(Dataset records)
** BEGIN **
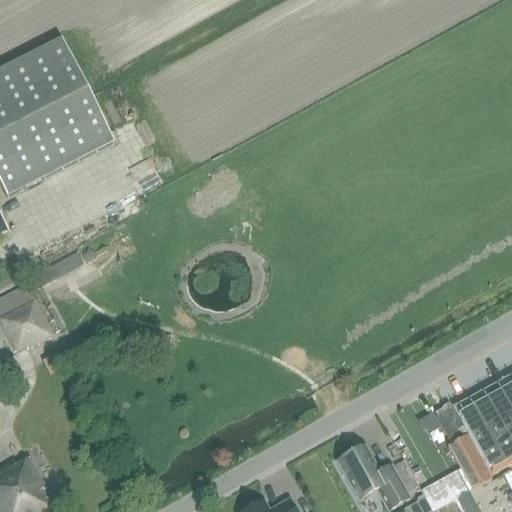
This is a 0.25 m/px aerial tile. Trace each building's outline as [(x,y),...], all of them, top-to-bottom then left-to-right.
[(0,187),(7,201),(114,146),(98,114),(60,40),(36,53),(0,71),(0,187)] [(28,353),(52,340),(51,338),(46,326),(50,324),(29,286),(0,301),(0,331),(12,355),(14,355),(14,356),(26,350),(28,353)] [(66,351),(42,363),(49,378),(74,366),(66,351)] [(502,382),(453,409),(466,434),(468,437),(491,478),(511,466),(511,375),(509,377),(502,382)] [(466,434),(453,409),(450,404),(441,409),(431,392),(388,416),(416,464),(421,461),(429,474),(447,463),(432,435),(442,431),(449,443),(466,434)] [(492,481),(491,478),(468,437),(447,449),(459,471),(420,493),(430,511),(437,511),(457,502),(469,495),(471,494),(470,492),(486,484),(492,481)] [(364,449),(337,464),(359,503),(377,493),(387,511),(390,511),(410,501),(391,468),(379,475),(364,449)] [(0,511),(57,511),(29,460),(0,473),(0,511)] [(478,511),(469,495),(457,502),(462,511),(478,511)] [(430,511),(423,498),(416,501),(418,504),(403,511),(430,511)] [(268,511),(264,504),(248,511),(293,511),(289,503),(273,511),(268,511)]
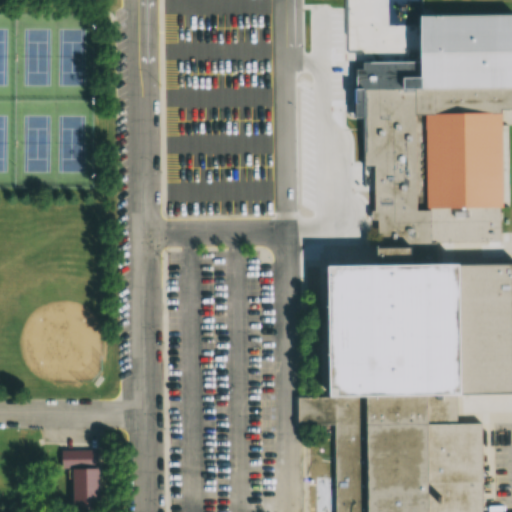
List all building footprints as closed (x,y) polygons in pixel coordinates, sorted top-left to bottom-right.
[(413,15),(510,13),(511,86),(415,88),(414,74),(413,15)] [(414,74),(370,74),(370,85),(359,86),(361,170),(369,169),(370,233),(466,232),(467,243),(499,242),(499,204),(428,205),(429,210),(414,210),(413,111),(499,110),(499,106),(511,105),(511,86),(415,88),(414,74)] [(423,115),(502,113),(503,133),(504,204),(499,204),(428,205),(424,205),(423,115)] [(511,260),(314,263),(316,395),(332,395),(333,511),(478,511),(478,422),(455,423),(454,392),(511,391),(511,260)] [(69,511),(97,511),(97,449),(60,449),(60,469),(69,469),(69,511)]
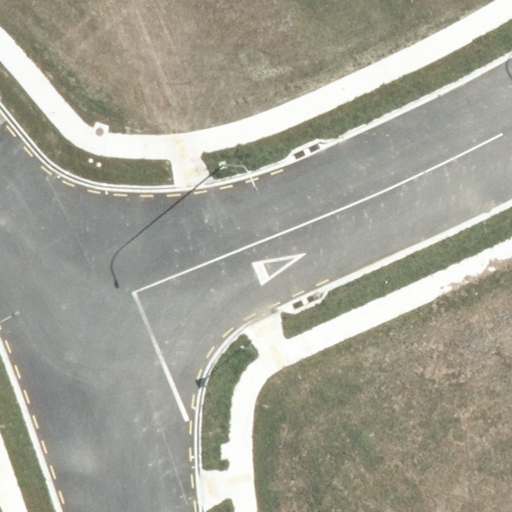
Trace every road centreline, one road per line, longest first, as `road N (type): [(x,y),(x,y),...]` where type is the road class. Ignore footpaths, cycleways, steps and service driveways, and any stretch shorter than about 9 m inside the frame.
road 1 (unclassified): [(511,120),(47,318)]
road 2 (unclassified): [(47,318),(124,511)]
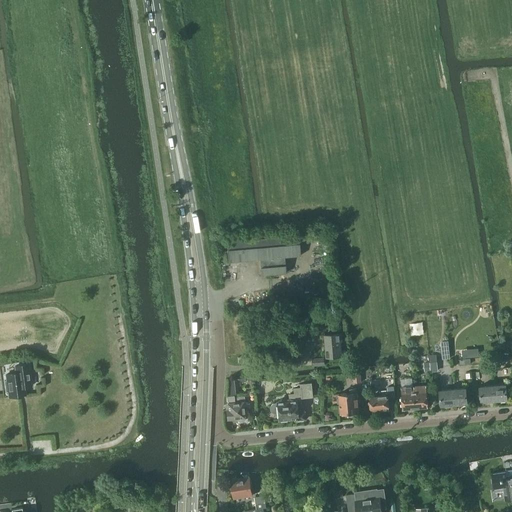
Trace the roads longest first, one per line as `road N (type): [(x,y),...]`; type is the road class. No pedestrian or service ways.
road 1 (residential): [(218,433),(230,440),(511,414)]
road 2 (primary): [(194,494),(206,380),(204,300)]
road 3 (primary): [(193,300),(194,494)]
road 4 (primary): [(178,163),(151,0)]
road 5 (unclassified): [(218,433),(215,300),(204,300)]
road 6 (primary): [(204,300),(178,163)]
road 7 (primary): [(178,163),(193,300)]
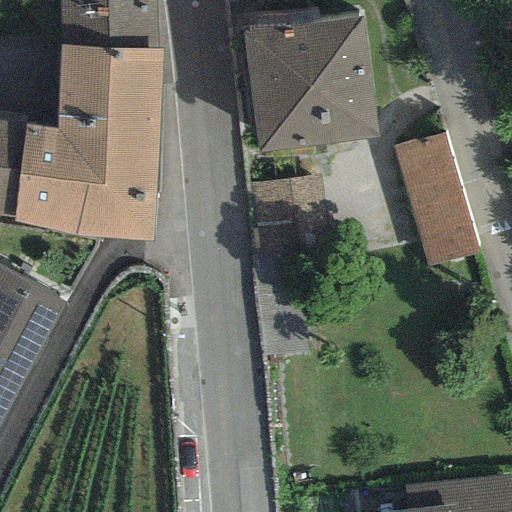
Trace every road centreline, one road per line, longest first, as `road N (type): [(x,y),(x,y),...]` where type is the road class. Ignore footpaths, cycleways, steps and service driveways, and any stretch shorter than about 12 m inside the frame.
road 1 (residential): [(215,236),(128,273),(0,487)]
road 2 (tertiary): [(239,511),(215,236)]
road 3 (residential): [(511,229),(438,0)]
road 4 (tertiary): [(215,236),(189,0)]
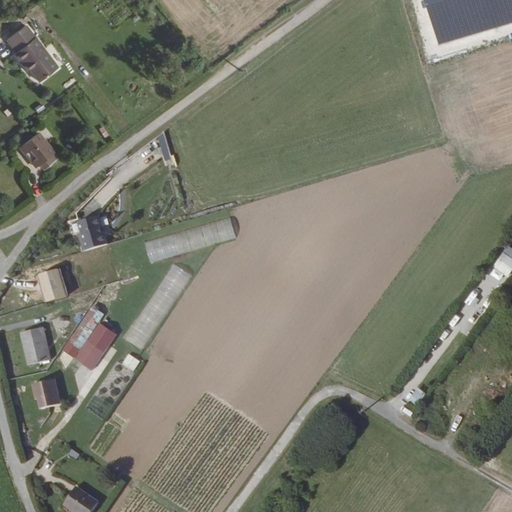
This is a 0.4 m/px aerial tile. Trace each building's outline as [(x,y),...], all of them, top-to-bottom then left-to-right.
[(511,0),(430,0),(443,43),(511,22),(511,0)] [(38,83),(57,69),(25,26),(5,40),(14,53),(12,54),(23,68),(26,66),(30,71),(38,83)] [(37,163),(42,169),(55,159),(35,132),(17,145),(33,167),(37,163)] [(108,242),(101,213),(78,218),(85,248),(108,242)] [(230,218),(144,242),(149,263),(237,239),(230,218)] [(499,280),(502,274),(508,278),(511,269),(511,248),(505,245),(489,275),(499,280)] [(191,276),(174,265),(126,338),(141,351),(191,276)] [(115,298),(111,284),(69,298),(73,312),(115,298)] [(97,315),(90,310),(76,331),(72,330),(65,340),(68,342),(54,362),(65,370),(74,357),(98,321),(103,315),(99,312),(97,315)] [(92,369),(116,333),(98,321),(74,357),(92,369)] [(46,326),(25,332),(33,364),(54,360),(46,326)] [(128,353),(121,364),(133,372),(140,361),(128,353)] [(62,401),(57,378),(35,383),(40,406),(62,401)] [(407,401),(414,406),(424,392),(417,387),(407,401)] [(69,448),(66,454),(77,458),(79,452),(69,448)] [(92,511),(99,502),(77,487),(64,505),(74,511),(92,511)]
** END **
Work to be completed =
Reproduce verbatim the lines of the items from the line containing "9 m inside the frame." up to and including the line containing "road 2 (unclassified): [(47,318),(124,511)]".

Task answer =
Trace every road centreline, one road per line, longest first, as `road N (type): [(x,y),(x,y),...]` where type is the road class. Ignore footpaths, cycleways, steps and service driveways, and any stretch shorter than about 9 m inside the frame.
road 1 (unclassified): [(511,120),(47,318)]
road 2 (unclassified): [(47,318),(124,511)]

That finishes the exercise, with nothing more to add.